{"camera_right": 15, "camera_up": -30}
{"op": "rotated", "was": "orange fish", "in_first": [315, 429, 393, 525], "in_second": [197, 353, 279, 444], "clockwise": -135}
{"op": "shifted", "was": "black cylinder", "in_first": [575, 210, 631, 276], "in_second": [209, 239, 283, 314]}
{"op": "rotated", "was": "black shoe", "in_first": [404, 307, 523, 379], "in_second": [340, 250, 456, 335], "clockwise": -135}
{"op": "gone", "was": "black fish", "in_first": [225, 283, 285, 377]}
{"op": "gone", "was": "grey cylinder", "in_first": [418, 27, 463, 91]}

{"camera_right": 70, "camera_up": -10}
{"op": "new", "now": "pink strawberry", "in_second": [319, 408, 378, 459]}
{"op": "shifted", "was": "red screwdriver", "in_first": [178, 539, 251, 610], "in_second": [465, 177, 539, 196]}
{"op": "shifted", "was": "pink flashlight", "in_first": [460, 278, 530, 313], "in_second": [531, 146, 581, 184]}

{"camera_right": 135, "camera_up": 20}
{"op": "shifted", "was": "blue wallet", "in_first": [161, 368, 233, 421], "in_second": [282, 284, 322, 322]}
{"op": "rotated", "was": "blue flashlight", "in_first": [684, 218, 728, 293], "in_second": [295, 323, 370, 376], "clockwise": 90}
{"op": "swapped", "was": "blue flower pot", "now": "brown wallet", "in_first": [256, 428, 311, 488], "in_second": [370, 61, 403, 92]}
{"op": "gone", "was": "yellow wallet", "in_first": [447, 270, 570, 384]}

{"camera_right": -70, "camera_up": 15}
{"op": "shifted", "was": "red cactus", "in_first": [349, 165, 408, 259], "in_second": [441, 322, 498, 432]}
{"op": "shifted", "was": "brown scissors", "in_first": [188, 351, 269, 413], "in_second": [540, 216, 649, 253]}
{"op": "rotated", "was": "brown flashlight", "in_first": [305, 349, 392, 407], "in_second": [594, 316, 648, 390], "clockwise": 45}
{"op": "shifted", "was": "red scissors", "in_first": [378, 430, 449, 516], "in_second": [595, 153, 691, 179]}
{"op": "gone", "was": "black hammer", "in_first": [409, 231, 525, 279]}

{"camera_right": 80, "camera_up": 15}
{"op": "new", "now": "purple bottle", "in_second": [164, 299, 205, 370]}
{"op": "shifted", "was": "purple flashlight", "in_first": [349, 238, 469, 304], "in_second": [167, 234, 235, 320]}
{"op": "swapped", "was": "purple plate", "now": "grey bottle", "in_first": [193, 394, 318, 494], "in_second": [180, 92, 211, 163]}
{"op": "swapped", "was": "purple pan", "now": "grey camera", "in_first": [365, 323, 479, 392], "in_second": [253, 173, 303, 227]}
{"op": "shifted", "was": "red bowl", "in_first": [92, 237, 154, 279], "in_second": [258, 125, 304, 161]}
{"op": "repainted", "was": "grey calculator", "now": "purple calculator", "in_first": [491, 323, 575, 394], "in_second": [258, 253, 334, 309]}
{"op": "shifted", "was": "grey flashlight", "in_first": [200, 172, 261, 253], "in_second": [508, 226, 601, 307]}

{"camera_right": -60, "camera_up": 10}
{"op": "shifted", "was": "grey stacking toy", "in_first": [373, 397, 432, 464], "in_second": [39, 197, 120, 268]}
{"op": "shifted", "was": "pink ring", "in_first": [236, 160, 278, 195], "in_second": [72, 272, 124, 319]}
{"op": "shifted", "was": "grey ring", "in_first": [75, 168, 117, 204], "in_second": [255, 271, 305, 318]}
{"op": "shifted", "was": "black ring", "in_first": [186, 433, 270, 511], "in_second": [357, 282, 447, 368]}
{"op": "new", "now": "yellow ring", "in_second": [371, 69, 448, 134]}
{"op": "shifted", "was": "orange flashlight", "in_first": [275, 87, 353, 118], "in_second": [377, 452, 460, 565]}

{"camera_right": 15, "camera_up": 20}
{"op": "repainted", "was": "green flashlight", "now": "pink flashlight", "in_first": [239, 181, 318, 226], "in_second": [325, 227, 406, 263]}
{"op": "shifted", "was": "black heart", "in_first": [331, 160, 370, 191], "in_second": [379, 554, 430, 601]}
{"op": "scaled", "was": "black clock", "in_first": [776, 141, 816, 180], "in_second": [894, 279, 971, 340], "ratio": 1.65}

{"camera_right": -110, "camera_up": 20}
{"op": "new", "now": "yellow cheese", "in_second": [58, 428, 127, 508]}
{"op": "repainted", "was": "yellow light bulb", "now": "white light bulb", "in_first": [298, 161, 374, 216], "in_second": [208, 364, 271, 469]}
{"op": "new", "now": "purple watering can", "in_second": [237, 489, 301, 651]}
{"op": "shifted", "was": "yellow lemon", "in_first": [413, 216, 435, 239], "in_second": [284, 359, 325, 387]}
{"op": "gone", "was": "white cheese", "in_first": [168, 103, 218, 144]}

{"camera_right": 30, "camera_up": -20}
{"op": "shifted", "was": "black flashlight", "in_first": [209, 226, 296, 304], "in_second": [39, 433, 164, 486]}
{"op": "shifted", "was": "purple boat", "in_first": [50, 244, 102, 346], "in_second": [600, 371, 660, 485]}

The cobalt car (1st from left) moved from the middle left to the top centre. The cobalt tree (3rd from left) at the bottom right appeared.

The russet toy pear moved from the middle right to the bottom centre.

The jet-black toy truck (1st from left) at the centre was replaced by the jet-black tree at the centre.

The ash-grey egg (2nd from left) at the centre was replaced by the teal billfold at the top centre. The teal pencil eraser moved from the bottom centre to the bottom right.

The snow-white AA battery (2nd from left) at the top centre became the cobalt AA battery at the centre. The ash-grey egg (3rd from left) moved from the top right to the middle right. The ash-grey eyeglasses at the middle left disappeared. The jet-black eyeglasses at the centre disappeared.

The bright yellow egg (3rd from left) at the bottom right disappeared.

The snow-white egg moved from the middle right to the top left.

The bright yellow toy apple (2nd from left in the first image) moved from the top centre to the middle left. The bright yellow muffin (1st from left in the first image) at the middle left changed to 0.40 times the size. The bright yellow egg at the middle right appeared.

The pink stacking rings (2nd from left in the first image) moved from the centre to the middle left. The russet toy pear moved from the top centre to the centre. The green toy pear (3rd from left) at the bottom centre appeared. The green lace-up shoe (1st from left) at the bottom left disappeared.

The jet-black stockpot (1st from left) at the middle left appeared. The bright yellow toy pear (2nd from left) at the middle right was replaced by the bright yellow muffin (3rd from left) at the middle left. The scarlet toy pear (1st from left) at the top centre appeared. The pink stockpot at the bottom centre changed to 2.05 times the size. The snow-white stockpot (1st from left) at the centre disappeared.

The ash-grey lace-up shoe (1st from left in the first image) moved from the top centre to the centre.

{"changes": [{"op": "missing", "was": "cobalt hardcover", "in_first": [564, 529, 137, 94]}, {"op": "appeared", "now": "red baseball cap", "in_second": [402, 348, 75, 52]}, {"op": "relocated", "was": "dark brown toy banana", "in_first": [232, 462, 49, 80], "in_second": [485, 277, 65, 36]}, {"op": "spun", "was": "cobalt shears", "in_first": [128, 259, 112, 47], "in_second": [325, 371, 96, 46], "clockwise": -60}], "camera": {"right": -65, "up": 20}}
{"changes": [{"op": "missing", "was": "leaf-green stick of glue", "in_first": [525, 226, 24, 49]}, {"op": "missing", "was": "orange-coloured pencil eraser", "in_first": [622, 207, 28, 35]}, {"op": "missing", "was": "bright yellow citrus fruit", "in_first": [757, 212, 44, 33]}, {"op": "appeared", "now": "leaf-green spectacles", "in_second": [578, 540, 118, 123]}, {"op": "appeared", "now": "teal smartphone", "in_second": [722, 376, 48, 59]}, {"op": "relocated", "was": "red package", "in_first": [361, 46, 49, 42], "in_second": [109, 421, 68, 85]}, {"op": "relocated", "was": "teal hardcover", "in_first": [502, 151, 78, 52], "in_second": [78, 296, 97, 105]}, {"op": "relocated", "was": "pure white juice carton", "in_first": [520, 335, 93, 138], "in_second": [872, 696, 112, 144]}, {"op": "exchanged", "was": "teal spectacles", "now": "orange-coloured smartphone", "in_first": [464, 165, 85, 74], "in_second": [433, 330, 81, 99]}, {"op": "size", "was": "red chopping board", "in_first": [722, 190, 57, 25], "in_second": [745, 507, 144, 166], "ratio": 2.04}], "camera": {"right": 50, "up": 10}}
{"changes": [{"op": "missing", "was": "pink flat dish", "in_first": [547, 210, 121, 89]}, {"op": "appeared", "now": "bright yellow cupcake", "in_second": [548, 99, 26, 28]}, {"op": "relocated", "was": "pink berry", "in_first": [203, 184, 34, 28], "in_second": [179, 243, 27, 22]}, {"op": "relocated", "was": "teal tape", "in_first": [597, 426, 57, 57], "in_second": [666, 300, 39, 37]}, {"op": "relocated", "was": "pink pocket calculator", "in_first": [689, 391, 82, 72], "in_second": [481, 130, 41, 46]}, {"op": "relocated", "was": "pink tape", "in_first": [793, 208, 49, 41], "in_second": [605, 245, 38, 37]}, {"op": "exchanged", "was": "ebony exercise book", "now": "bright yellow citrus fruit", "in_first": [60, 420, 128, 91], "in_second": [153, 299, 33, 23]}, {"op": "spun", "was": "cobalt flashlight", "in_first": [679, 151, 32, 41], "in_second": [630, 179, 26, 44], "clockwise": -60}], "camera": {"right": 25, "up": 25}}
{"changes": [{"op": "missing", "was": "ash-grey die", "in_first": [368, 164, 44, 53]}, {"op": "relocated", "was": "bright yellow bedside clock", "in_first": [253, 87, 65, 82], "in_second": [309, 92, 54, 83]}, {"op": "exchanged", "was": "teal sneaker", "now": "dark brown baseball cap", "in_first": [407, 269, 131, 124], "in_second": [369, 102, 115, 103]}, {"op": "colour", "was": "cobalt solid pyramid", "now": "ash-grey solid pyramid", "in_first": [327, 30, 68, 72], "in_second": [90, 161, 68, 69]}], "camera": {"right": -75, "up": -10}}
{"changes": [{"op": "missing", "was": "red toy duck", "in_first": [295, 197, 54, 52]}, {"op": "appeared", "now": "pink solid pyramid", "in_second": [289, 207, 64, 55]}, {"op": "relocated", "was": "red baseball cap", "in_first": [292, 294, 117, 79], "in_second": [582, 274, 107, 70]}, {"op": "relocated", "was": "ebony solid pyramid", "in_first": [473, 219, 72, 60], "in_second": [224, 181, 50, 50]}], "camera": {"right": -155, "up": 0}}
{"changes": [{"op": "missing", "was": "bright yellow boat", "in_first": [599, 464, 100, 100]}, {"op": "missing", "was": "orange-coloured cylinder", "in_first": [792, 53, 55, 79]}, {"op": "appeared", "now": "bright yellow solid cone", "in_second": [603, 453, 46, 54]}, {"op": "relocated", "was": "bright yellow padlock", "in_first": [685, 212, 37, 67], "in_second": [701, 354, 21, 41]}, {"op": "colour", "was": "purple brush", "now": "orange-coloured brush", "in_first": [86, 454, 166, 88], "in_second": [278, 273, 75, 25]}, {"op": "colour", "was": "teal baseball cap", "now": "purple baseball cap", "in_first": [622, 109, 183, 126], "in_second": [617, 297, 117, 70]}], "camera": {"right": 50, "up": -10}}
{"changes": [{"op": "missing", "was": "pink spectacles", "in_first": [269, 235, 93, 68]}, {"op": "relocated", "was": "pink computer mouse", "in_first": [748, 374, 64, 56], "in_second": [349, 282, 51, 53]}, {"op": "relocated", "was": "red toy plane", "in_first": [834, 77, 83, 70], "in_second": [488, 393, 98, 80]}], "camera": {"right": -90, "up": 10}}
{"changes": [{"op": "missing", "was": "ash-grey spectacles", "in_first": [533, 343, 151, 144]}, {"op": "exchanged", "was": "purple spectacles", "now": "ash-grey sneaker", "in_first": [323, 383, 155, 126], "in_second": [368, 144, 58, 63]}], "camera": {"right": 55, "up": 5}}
+ + + + + + +
_PROBLEM DETAILS:_
Pull each line containing the word "fish" out of the data above.

_COMPLETED EXERCISE:_
{"op": "rotated", "was": "orange fish", "in_first": [315, 429, 393, 525], "in_second": [197, 353, 279, 444], "clockwise": -135}
{"op": "gone", "was": "black fish", "in_first": [225, 283, 285, 377]}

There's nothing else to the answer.